▸ **Action item**:
Once you reach the line containing "(547, 214) = (426, 268): none -> white tape" in the data below, restate each line word for word up to and including the one containing "(709, 366) = (460, 491): purple".

▸ **Data extracts**:

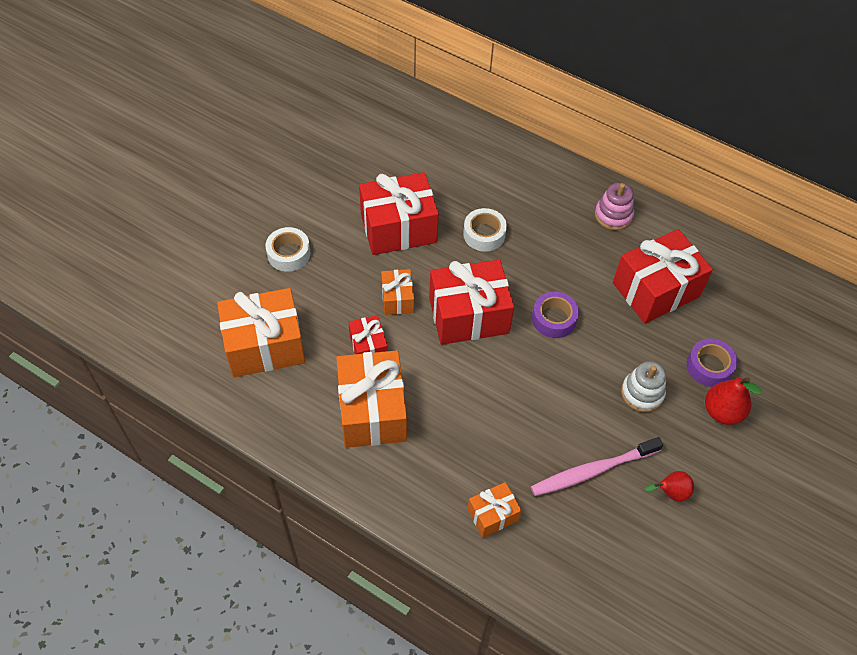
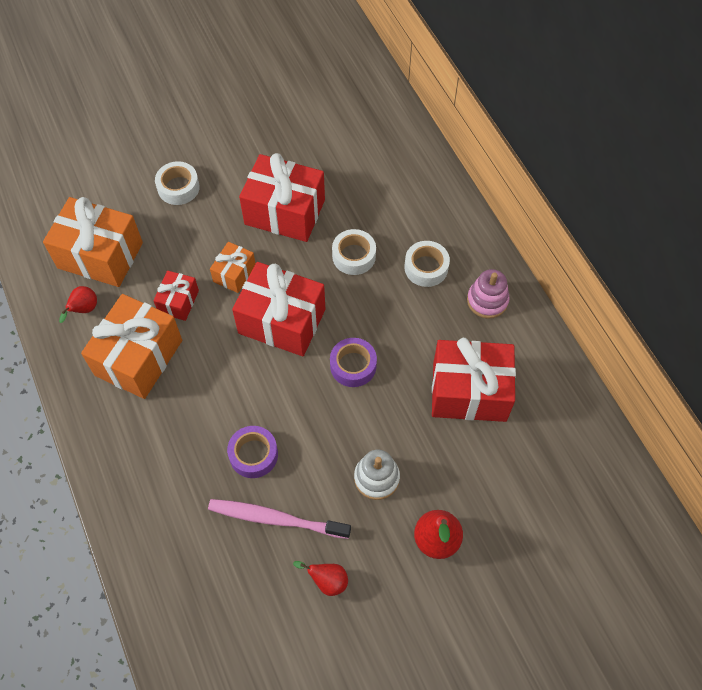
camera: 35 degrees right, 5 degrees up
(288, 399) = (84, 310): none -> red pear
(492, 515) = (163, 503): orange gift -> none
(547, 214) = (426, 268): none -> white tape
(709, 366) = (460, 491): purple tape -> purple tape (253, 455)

--

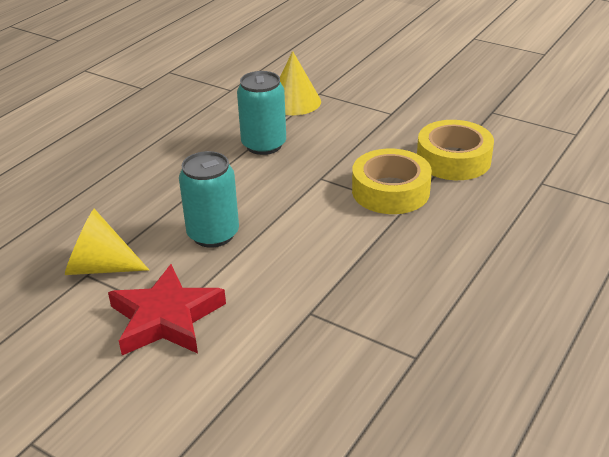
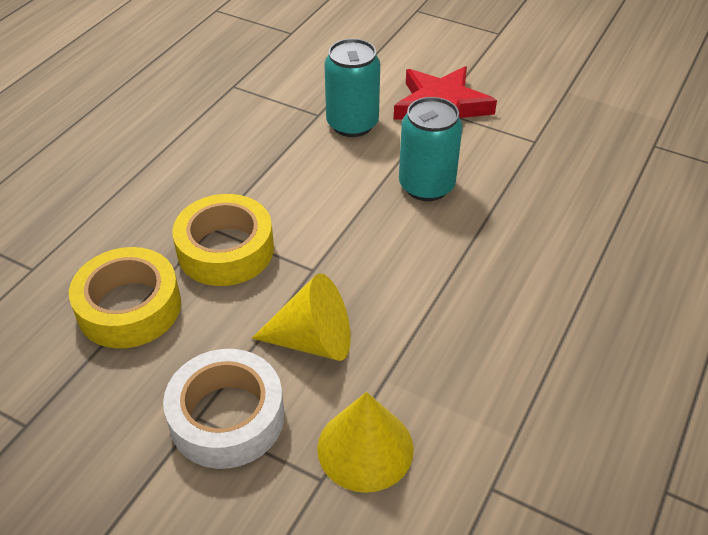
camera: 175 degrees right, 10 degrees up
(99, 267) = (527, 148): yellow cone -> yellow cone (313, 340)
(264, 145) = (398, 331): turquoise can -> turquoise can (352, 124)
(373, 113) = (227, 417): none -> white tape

▸ **Task response**:
(547, 214) = (426, 268): none -> white tape
(709, 366) = (460, 491): purple tape -> purple tape (253, 455)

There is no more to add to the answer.